╭──
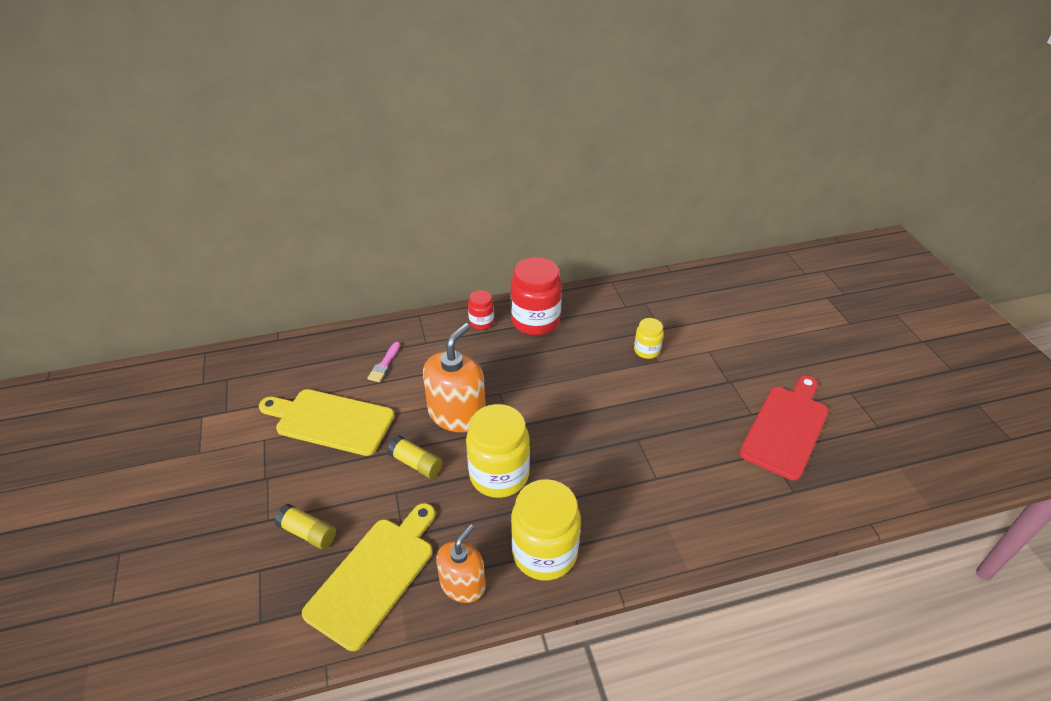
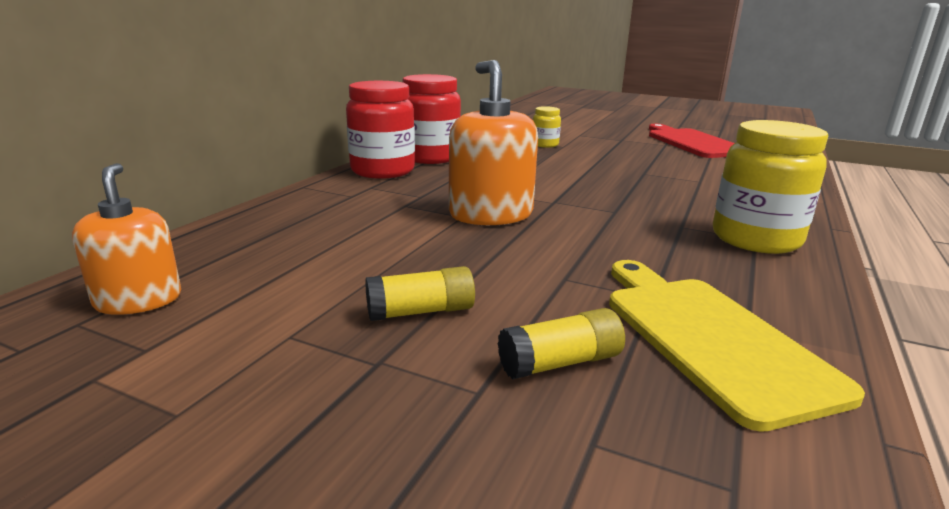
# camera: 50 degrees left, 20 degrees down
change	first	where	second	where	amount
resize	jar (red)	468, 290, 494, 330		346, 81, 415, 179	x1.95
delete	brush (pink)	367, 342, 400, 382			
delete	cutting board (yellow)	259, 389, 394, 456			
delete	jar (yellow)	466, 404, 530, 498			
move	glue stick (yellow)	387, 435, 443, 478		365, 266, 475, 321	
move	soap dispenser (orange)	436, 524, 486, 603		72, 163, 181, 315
╰──
_INSTRUCTIONS FOR THE TASK_
One exact copy of the data is required, and it should hold no pictures.

_REPLY_
# camera: 50 degrees left, 20 degrees down
change	first	where	second	where	amount
resize	jar (red)	468, 290, 494, 330		346, 81, 415, 179	x1.95
delete	brush (pink)	367, 342, 400, 382			
delete	cutting board (yellow)	259, 389, 394, 456			
delete	jar (yellow)	466, 404, 530, 498			
move	glue stick (yellow)	387, 435, 443, 478		365, 266, 475, 321	
move	soap dispenser (orange)	436, 524, 486, 603		72, 163, 181, 315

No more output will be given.